* WHAT IS BEING ASKED: Once you reach the line that holds "U5 pin C: SIG2 -> SIG14" in the listing below, output it and every line after it through the line that holds "D13: schottky 1N5819", word for word.

+++ MATERIAL FOR THE TASK +++

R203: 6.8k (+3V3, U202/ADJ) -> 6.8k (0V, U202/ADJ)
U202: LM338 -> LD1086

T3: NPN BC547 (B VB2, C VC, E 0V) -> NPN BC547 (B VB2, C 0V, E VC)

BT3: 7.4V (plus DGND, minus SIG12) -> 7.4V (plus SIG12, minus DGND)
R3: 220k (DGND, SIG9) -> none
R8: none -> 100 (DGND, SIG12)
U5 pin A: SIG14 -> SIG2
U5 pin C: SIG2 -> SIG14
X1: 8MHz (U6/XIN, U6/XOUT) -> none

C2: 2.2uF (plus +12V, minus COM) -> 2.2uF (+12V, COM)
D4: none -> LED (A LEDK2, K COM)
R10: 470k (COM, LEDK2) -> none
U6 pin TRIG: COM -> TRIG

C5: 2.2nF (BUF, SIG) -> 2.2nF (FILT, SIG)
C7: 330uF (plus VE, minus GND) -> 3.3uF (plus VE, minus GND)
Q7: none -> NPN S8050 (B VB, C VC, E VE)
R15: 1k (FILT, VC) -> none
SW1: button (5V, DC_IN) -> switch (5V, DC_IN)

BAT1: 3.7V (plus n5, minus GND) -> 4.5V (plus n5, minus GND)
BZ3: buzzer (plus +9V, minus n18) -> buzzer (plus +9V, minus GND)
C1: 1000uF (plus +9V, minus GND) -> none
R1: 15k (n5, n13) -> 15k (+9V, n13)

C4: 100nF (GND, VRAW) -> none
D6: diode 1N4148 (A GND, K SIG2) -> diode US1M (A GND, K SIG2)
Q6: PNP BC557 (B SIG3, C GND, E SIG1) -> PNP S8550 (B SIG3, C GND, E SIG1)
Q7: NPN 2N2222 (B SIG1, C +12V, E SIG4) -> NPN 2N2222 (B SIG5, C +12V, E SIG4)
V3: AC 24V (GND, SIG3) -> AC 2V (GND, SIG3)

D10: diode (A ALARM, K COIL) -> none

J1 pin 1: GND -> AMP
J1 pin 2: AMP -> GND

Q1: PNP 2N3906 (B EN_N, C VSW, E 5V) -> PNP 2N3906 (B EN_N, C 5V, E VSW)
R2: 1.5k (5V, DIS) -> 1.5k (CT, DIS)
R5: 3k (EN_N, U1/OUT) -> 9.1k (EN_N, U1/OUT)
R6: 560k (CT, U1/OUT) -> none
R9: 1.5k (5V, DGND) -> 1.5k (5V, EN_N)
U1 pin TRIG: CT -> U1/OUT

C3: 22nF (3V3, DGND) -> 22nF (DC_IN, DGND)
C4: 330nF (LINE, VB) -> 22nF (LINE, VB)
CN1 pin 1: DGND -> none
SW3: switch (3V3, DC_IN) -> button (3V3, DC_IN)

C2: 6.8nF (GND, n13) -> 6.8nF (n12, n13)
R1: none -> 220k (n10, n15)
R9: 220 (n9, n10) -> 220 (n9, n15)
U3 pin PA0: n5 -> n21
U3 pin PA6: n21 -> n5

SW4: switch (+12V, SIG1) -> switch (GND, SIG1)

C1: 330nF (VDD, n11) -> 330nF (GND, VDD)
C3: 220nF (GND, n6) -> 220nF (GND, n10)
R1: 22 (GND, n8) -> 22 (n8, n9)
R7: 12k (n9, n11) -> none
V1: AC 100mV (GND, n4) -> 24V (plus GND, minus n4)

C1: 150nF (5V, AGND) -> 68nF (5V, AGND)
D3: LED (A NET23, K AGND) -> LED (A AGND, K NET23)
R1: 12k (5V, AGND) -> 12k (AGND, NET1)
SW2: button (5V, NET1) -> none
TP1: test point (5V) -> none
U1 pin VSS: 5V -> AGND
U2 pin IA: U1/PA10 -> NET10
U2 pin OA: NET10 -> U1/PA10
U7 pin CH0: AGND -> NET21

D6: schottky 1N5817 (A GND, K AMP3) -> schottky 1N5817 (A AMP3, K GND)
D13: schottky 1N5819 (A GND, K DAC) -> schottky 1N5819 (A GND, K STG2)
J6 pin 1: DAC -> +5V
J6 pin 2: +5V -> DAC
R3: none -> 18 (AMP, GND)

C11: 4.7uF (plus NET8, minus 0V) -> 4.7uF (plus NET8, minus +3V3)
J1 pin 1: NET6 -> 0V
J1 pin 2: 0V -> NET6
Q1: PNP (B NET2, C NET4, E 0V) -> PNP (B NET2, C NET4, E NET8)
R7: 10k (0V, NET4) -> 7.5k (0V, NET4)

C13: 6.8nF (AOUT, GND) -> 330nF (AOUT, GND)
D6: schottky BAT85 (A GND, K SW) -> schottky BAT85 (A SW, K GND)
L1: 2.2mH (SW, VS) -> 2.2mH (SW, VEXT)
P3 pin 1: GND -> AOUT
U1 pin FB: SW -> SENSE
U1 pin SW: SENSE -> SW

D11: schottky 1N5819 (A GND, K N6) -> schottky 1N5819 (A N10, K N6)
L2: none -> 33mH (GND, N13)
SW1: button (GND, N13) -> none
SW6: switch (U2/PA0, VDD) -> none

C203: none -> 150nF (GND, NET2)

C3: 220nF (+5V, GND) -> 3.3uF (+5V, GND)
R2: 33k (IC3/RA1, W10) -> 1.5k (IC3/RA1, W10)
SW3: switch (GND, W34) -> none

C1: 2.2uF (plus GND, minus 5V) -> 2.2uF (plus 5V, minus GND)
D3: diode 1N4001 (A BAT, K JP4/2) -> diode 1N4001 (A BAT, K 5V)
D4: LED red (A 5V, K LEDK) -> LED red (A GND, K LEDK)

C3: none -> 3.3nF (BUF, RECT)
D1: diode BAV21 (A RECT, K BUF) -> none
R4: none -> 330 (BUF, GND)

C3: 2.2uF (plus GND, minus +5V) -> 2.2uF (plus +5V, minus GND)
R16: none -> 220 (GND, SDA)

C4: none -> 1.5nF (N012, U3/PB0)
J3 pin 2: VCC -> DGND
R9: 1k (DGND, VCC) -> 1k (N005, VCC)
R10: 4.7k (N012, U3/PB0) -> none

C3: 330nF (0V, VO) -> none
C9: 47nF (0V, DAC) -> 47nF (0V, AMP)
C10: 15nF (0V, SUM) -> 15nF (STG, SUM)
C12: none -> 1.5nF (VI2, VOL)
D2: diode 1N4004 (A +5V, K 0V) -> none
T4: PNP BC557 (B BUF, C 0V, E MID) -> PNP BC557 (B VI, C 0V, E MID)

+++

* OUTPUT FOR THIS TASK:
U5 pin C: SIG2 -> SIG14
X1: 8MHz (U6/XIN, U6/XOUT) -> none

C2: 2.2uF (plus +12V, minus COM) -> 2.2uF (+12V, COM)
D4: none -> LED (A LEDK2, K COM)
R10: 470k (COM, LEDK2) -> none
U6 pin TRIG: COM -> TRIG

C5: 2.2nF (BUF, SIG) -> 2.2nF (FILT, SIG)
C7: 330uF (plus VE, minus GND) -> 3.3uF (plus VE, minus GND)
Q7: none -> NPN S8050 (B VB, C VC, E VE)
R15: 1k (FILT, VC) -> none
SW1: button (5V, DC_IN) -> switch (5V, DC_IN)

BAT1: 3.7V (plus n5, minus GND) -> 4.5V (plus n5, minus GND)
BZ3: buzzer (plus +9V, minus n18) -> buzzer (plus +9V, minus GND)
C1: 1000uF (plus +9V, minus GND) -> none
R1: 15k (n5, n13) -> 15k (+9V, n13)

C4: 100nF (GND, VRAW) -> none
D6: diode 1N4148 (A GND, K SIG2) -> diode US1M (A GND, K SIG2)
Q6: PNP BC557 (B SIG3, C GND, E SIG1) -> PNP S8550 (B SIG3, C GND, E SIG1)
Q7: NPN 2N2222 (B SIG1, C +12V, E SIG4) -> NPN 2N2222 (B SIG5, C +12V, E SIG4)
V3: AC 24V (GND, SIG3) -> AC 2V (GND, SIG3)

D10: diode (A ALARM, K COIL) -> none

J1 pin 1: GND -> AMP
J1 pin 2: AMP -> GND

Q1: PNP 2N3906 (B EN_N, C VSW, E 5V) -> PNP 2N3906 (B EN_N, C 5V, E VSW)
R2: 1.5k (5V, DIS) -> 1.5k (CT, DIS)
R5: 3k (EN_N, U1/OUT) -> 9.1k (EN_N, U1/OUT)
R6: 560k (CT, U1/OUT) -> none
R9: 1.5k (5V, DGND) -> 1.5k (5V, EN_N)
U1 pin TRIG: CT -> U1/OUT

C3: 22nF (3V3, DGND) -> 22nF (DC_IN, DGND)
C4: 330nF (LINE, VB) -> 22nF (LINE, VB)
CN1 pin 1: DGND -> none
SW3: switch (3V3, DC_IN) -> button (3V3, DC_IN)

C2: 6.8nF (GND, n13) -> 6.8nF (n12, n13)
R1: none -> 220k (n10, n15)
R9: 220 (n9, n10) -> 220 (n9, n15)
U3 pin PA0: n5 -> n21
U3 pin PA6: n21 -> n5

SW4: switch (+12V, SIG1) -> switch (GND, SIG1)

C1: 330nF (VDD, n11) -> 330nF (GND, VDD)
C3: 220nF (GND, n6) -> 220nF (GND, n10)
R1: 22 (GND, n8) -> 22 (n8, n9)
R7: 12k (n9, n11) -> none
V1: AC 100mV (GND, n4) -> 24V (plus GND, minus n4)

C1: 150nF (5V, AGND) -> 68nF (5V, AGND)
D3: LED (A NET23, K AGND) -> LED (A AGND, K NET23)
R1: 12k (5V, AGND) -> 12k (AGND, NET1)
SW2: button (5V, NET1) -> none
TP1: test point (5V) -> none
U1 pin VSS: 5V -> AGND
U2 pin IA: U1/PA10 -> NET10
U2 pin OA: NET10 -> U1/PA10
U7 pin CH0: AGND -> NET21

D6: schottky 1N5817 (A GND, K AMP3) -> schottky 1N5817 (A AMP3, K GND)
D13: schottky 1N5819 (A GND, K DAC) -> schottky 1N5819 (A GND, K STG2)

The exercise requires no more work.